_Task instructions_
The entries below need to be transcribed verbatim.

_Records provided_
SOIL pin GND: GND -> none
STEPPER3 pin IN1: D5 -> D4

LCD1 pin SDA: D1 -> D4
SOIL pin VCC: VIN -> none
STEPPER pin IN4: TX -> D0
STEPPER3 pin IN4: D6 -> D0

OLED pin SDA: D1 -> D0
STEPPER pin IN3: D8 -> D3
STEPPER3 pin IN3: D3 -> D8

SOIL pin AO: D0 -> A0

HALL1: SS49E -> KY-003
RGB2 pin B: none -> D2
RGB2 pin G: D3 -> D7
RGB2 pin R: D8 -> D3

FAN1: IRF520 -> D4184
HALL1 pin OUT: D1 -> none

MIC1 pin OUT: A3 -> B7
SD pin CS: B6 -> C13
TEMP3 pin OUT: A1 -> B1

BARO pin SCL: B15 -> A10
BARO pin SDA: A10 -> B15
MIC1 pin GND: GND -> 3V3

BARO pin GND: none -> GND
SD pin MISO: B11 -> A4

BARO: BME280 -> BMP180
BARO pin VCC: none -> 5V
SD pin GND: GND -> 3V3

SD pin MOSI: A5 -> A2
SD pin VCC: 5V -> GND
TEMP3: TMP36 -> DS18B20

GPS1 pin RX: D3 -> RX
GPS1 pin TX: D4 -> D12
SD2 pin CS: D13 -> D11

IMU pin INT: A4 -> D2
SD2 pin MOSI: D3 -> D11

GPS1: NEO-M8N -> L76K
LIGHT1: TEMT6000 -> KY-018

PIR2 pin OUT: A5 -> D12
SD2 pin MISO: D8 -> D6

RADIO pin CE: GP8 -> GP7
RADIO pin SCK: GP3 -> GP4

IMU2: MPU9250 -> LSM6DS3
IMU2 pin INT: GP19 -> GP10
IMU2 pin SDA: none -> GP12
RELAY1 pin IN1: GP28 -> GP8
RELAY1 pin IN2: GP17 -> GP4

_Response_
SOIL pin GND: GND -> none
STEPPER3 pin IN1: D5 -> D4

LCD1 pin SDA: D1 -> D4
SOIL pin VCC: VIN -> none
STEPPER pin IN4: TX -> D0
STEPPER3 pin IN4: D6 -> D0

OLED pin SDA: D1 -> D0
STEPPER pin IN3: D8 -> D3
STEPPER3 pin IN3: D3 -> D8

SOIL pin AO: D0 -> A0

HALL1: SS49E -> KY-003
RGB2 pin B: none -> D2
RGB2 pin G: D3 -> D7
RGB2 pin R: D8 -> D3

FAN1: IRF520 -> D4184
HALL1 pin OUT: D1 -> none

MIC1 pin OUT: A3 -> B7
SD pin CS: B6 -> C13
TEMP3 pin OUT: A1 -> B1

BARO pin SCL: B15 -> A10
BARO pin SDA: A10 -> B15
MIC1 pin GND: GND -> 3V3

BARO pin GND: none -> GND
SD pin MISO: B11 -> A4

BARO: BME280 -> BMP180
BARO pin VCC: none -> 5V
SD pin GND: GND -> 3V3

SD pin MOSI: A5 -> A2
SD pin VCC: 5V -> GND
TEMP3: TMP36 -> DS18B20

GPS1 pin RX: D3 -> RX
GPS1 pin TX: D4 -> D12
SD2 pin CS: D13 -> D11

IMU pin INT: A4 -> D2
SD2 pin MOSI: D3 -> D11

GPS1: NEO-M8N -> L76K
LIGHT1: TEMT6000 -> KY-018

PIR2 pin OUT: A5 -> D12
SD2 pin MISO: D8 -> D6

RADIO pin CE: GP8 -> GP7
RADIO pin SCK: GP3 -> GP4

IMU2: MPU9250 -> LSM6DS3
IMU2 pin INT: GP19 -> GP10
IMU2 pin SDA: none -> GP12
RELAY1 pin IN1: GP28 -> GP8
RELAY1 pin IN2: GP17 -> GP4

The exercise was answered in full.